- Opening Delimiter -

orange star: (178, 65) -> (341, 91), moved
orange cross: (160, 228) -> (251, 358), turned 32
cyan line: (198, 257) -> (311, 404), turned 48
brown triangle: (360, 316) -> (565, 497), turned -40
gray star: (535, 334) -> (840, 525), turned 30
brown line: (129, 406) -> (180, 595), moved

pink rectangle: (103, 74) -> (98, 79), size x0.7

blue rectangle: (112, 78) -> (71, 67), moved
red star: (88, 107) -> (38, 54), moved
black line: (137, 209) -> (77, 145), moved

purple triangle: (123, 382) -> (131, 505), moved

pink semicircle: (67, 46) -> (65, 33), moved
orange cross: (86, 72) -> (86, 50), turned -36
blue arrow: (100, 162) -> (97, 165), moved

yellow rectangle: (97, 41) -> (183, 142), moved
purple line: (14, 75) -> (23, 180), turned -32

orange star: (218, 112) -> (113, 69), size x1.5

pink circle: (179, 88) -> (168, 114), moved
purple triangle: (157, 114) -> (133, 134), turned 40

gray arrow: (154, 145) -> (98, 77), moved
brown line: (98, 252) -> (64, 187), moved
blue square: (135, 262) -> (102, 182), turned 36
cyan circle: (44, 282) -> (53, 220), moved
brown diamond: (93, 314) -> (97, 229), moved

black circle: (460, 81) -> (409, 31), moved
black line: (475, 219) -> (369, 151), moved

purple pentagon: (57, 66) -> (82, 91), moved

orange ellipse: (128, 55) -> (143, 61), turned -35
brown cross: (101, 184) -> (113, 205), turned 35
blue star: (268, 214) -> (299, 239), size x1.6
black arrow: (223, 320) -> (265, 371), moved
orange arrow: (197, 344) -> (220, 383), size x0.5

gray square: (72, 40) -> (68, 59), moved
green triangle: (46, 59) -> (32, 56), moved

- Closing Delimiter -

YOUR GOAL: The lines above starting at the one that contains "blue rectangle: (112, 78) -> (71, 67), moved" and ending at the one that contains "blue arrow: (100, 162) -> (97, 165), moved" must be transcribed exactly, and no other lines may appear.

EXPECTED ANSWER:
blue rectangle: (112, 78) -> (71, 67), moved
red star: (88, 107) -> (38, 54), moved
black line: (137, 209) -> (77, 145), moved

purple triangle: (123, 382) -> (131, 505), moved

pink semicircle: (67, 46) -> (65, 33), moved
orange cross: (86, 72) -> (86, 50), turned -36
blue arrow: (100, 162) -> (97, 165), moved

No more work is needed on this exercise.